* _WHAT IS NEEDED_
In the listing below, print exactly the lines between the line holding "IC2: ATtiny45 -> ATtiny13A" and the line holding "R9: none -> 100k (+5V, SIG)", inclusive, and no more.

*** Begin section ***

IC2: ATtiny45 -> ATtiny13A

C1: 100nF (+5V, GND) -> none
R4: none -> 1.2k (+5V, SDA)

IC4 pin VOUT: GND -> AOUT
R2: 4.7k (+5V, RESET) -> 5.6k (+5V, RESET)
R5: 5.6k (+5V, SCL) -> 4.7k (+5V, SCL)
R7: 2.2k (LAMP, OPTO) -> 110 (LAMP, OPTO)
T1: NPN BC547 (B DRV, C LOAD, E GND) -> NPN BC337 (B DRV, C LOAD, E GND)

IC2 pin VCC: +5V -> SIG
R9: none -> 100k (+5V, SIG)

*** End section ***
*** Begin section ***

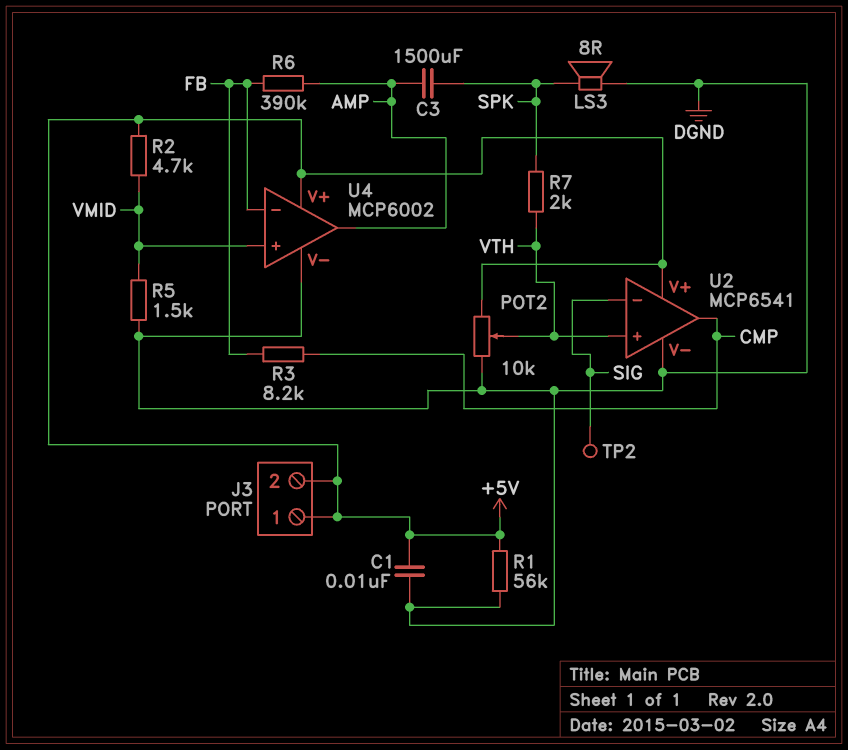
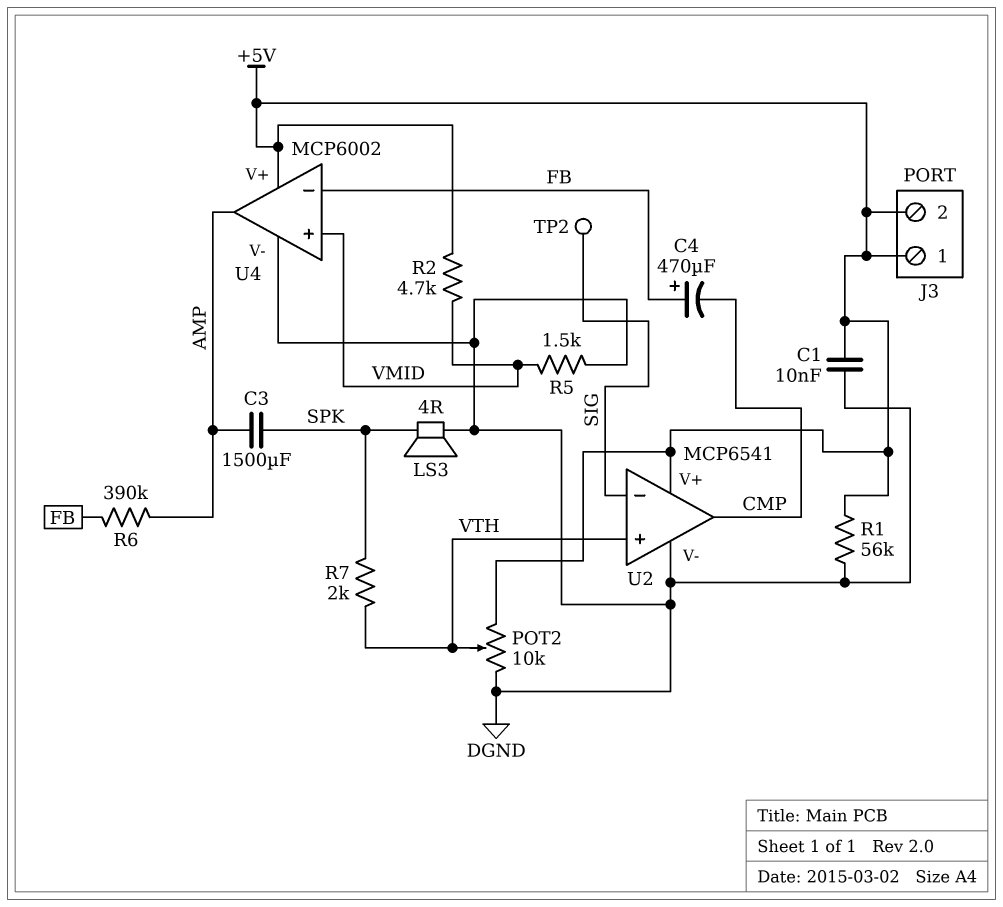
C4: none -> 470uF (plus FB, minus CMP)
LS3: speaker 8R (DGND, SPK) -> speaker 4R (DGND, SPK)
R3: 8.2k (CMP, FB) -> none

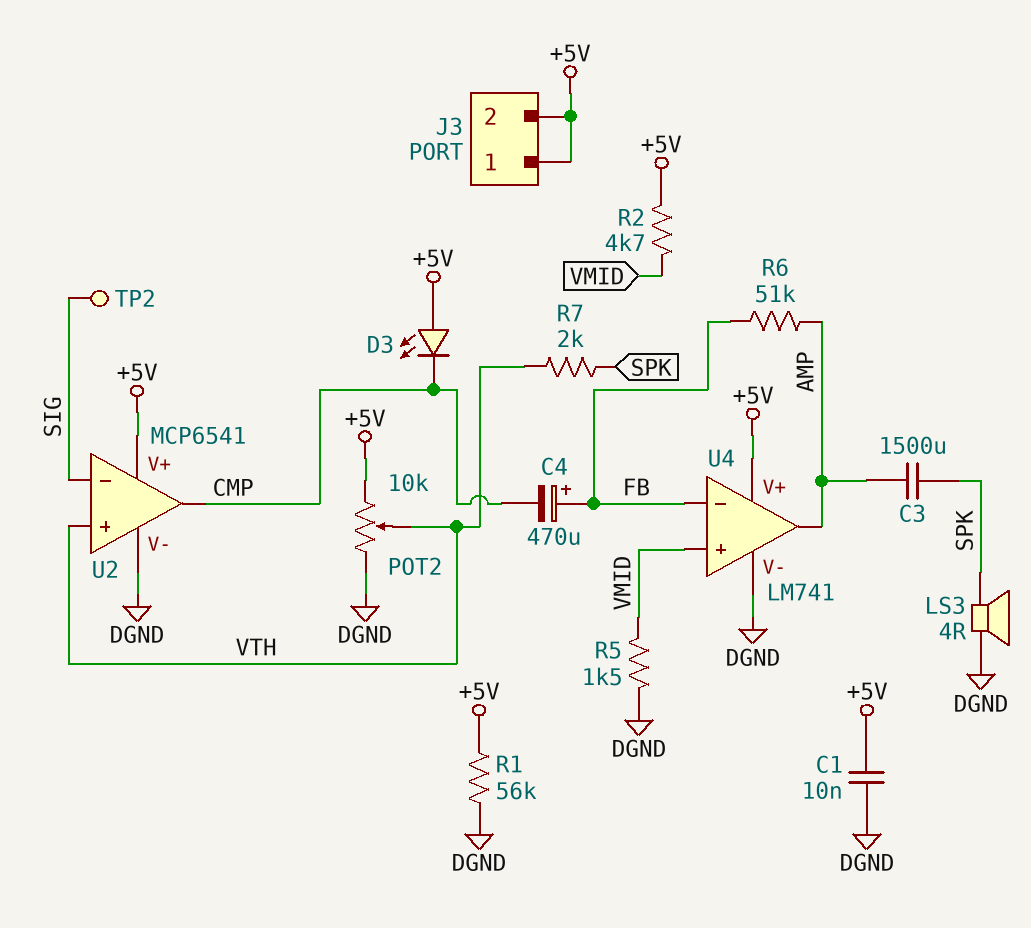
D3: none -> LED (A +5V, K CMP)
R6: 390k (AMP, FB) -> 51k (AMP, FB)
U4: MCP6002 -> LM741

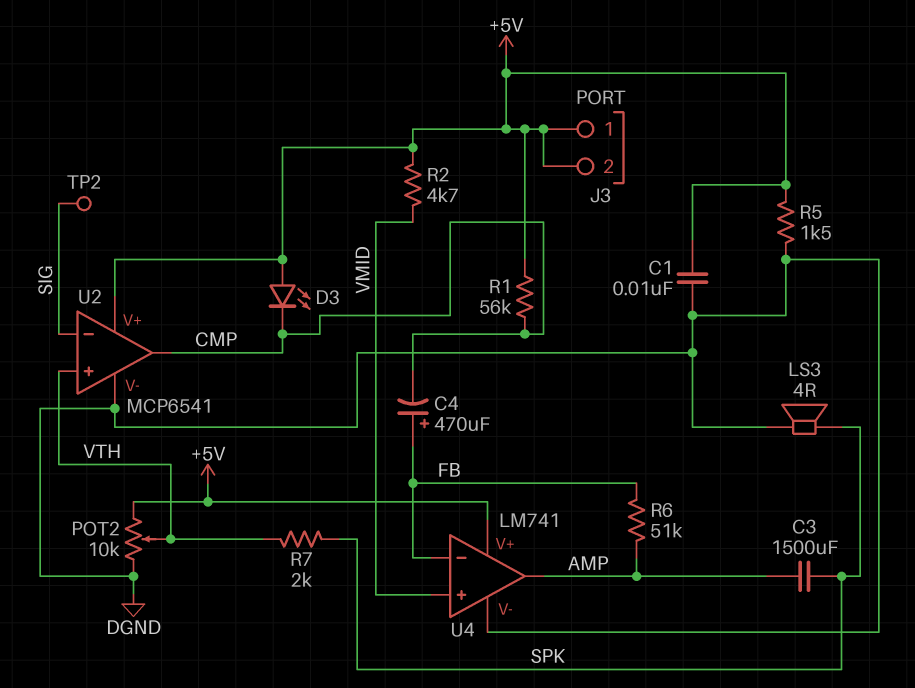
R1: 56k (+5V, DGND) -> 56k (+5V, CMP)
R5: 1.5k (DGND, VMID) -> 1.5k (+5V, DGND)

*** End section ***

* _RESPONSE TO THE TASK_
IC2: ATtiny45 -> ATtiny13A

C1: 100nF (+5V, GND) -> none
R4: none -> 1.2k (+5V, SDA)

IC4 pin VOUT: GND -> AOUT
R2: 4.7k (+5V, RESET) -> 5.6k (+5V, RESET)
R5: 5.6k (+5V, SCL) -> 4.7k (+5V, SCL)
R7: 2.2k (LAMP, OPTO) -> 110 (LAMP, OPTO)
T1: NPN BC547 (B DRV, C LOAD, E GND) -> NPN BC337 (B DRV, C LOAD, E GND)

IC2 pin VCC: +5V -> SIG
R9: none -> 100k (+5V, SIG)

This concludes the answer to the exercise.